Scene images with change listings

┄┄┄┄┄┄┄┄┄┄

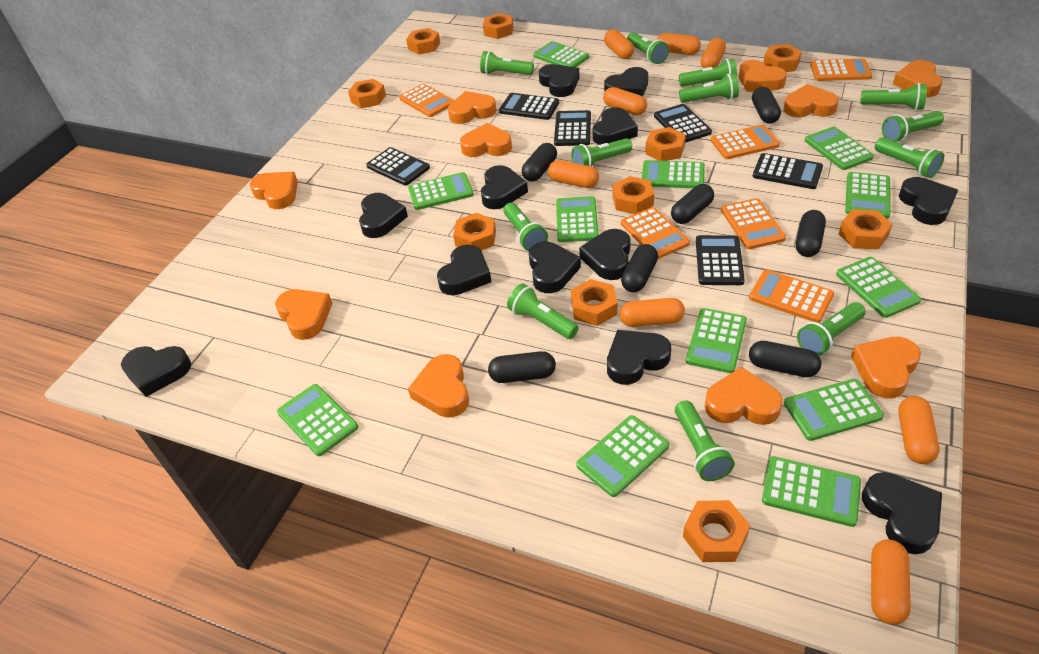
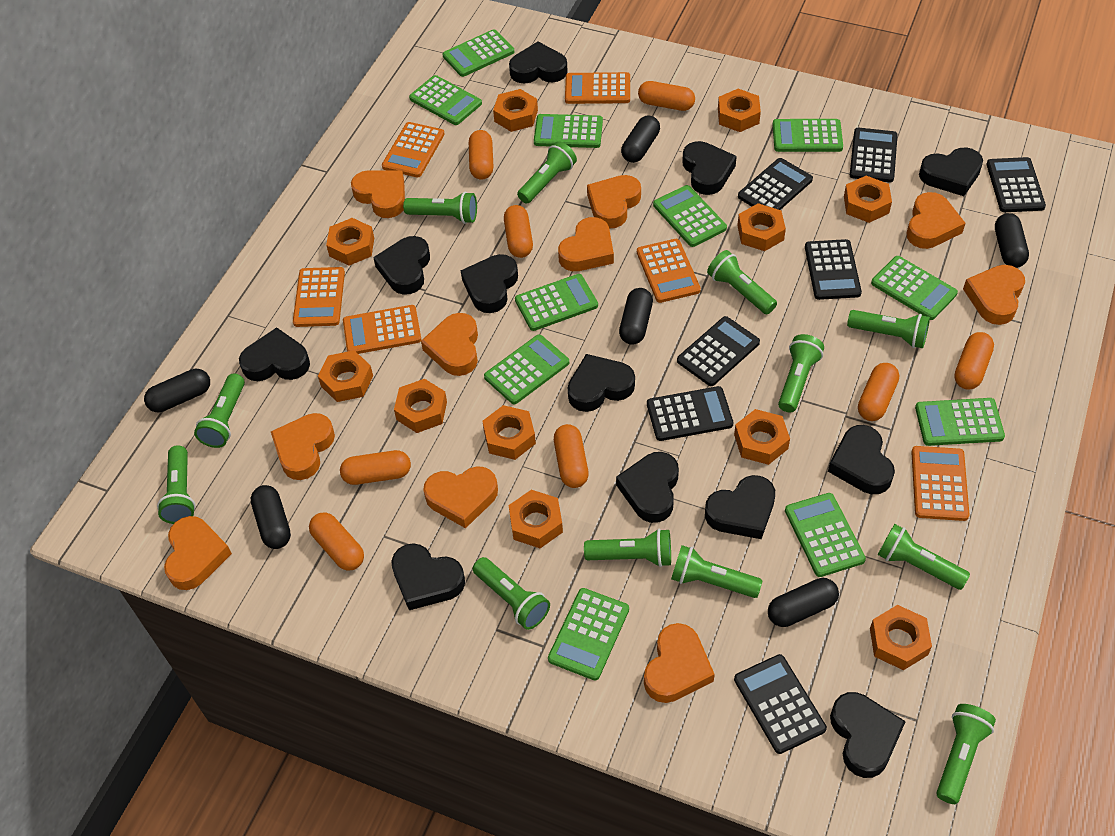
black calculator: 6 -> 7
black capsule: 7 -> 6
green calculator: 12 -> 11
orange nut: 10 -> 11

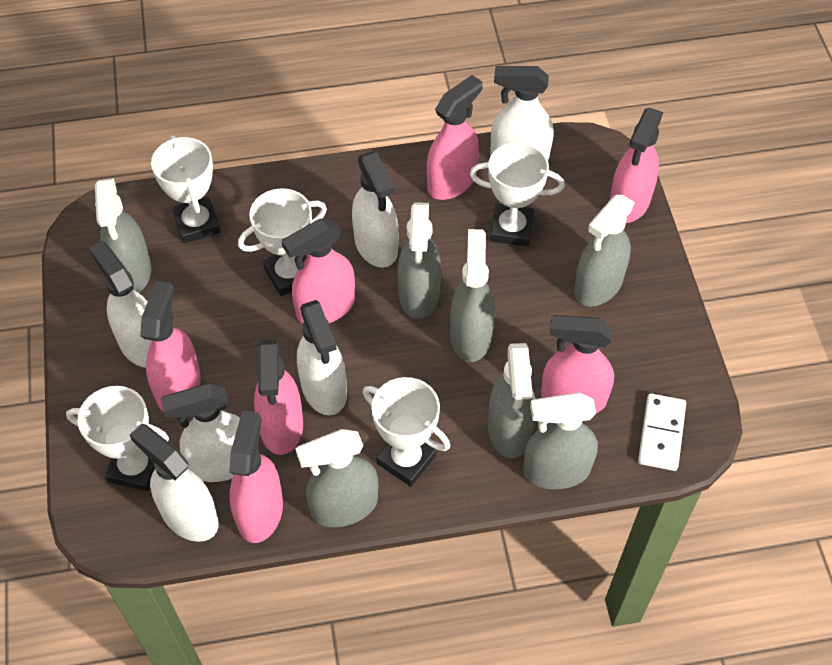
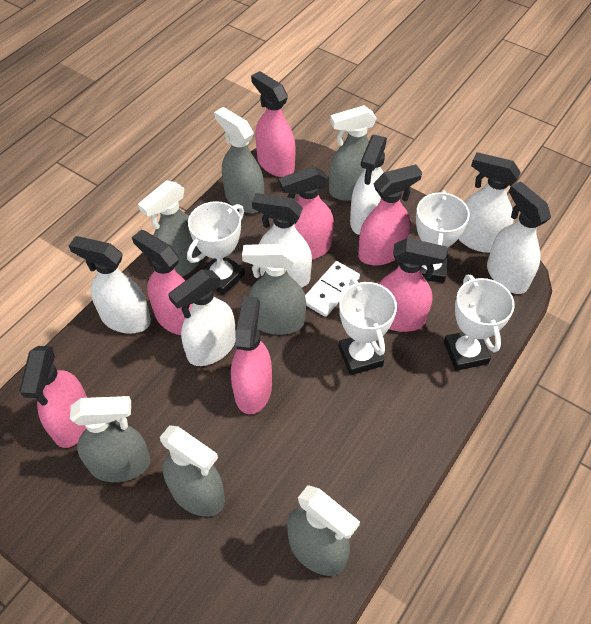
white trophy: 5 -> 4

┄┄┄┄┄┄┄┄┄┄

_About this exercise_. Of the lines above, copy each that contains "black".

_Completed exercise_.
black calculator: 6 -> 7
black capsule: 7 -> 6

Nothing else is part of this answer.